### INPUT RECORDS
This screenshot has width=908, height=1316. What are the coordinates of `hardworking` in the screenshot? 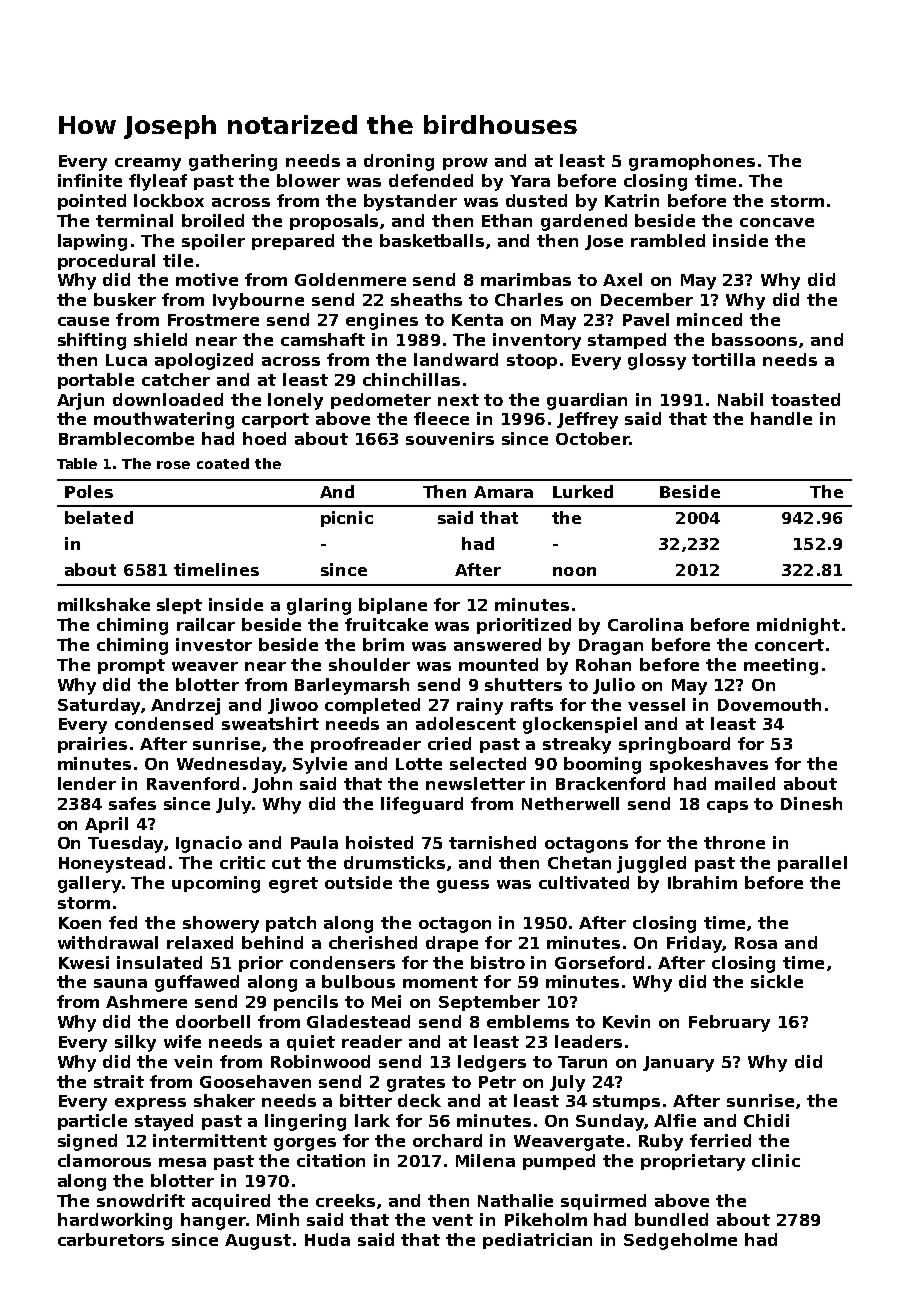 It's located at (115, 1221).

* * *

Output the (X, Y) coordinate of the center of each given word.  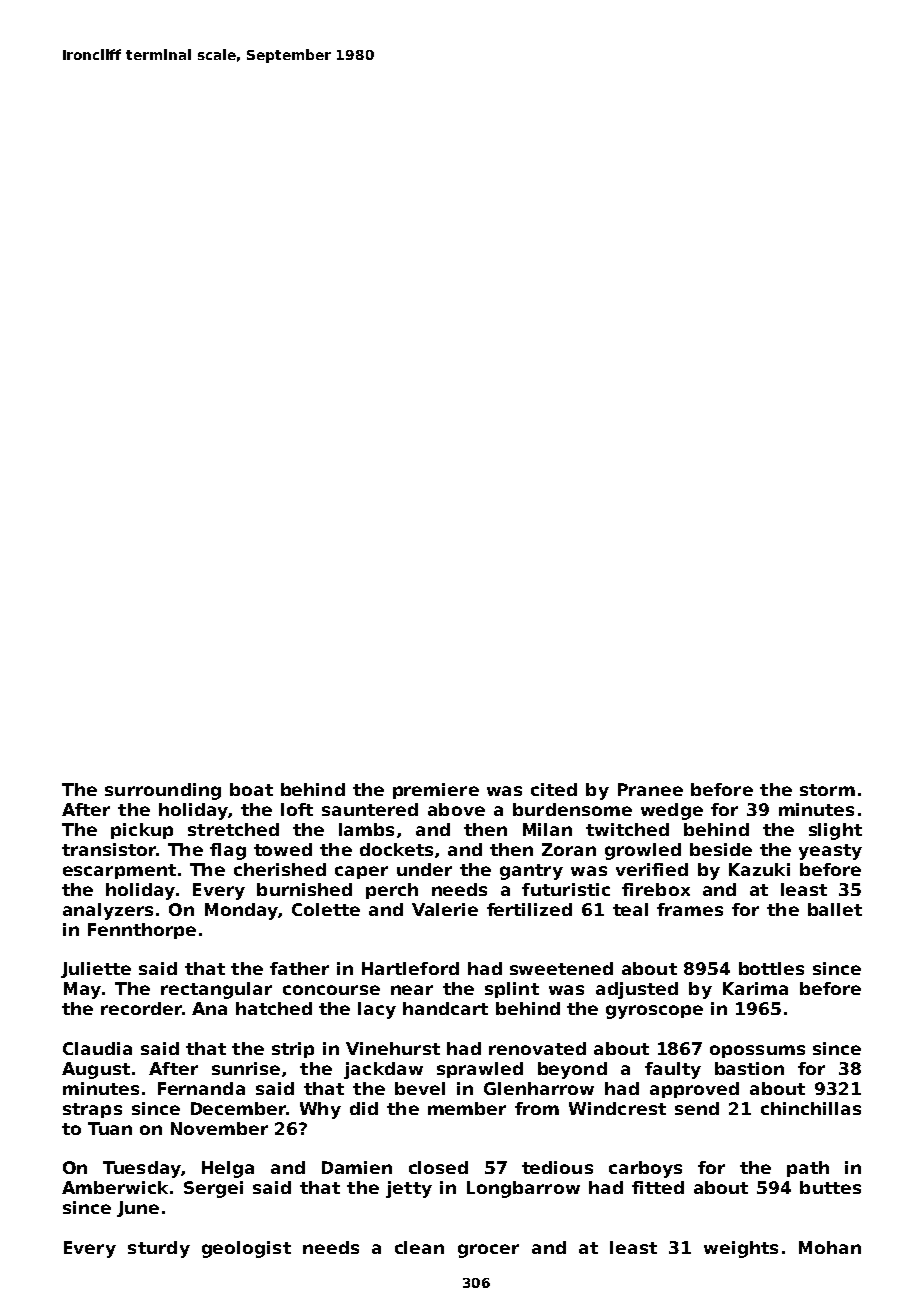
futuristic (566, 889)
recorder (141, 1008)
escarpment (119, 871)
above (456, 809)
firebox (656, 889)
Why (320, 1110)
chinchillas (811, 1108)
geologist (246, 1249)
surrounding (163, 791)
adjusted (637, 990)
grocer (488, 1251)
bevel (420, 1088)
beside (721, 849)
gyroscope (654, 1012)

### TASK TO CARRY OUT
Can you copy, word for word, the lines of the records from the one containing "geologist (246, 1249)" through the one containing "gyroscope (654, 1012)", including both of those lines?

### FULL OUTPUT
geologist (246, 1249)
surrounding (163, 791)
adjusted (637, 990)
grocer (488, 1251)
bevel (420, 1088)
beside (721, 849)
gyroscope (654, 1012)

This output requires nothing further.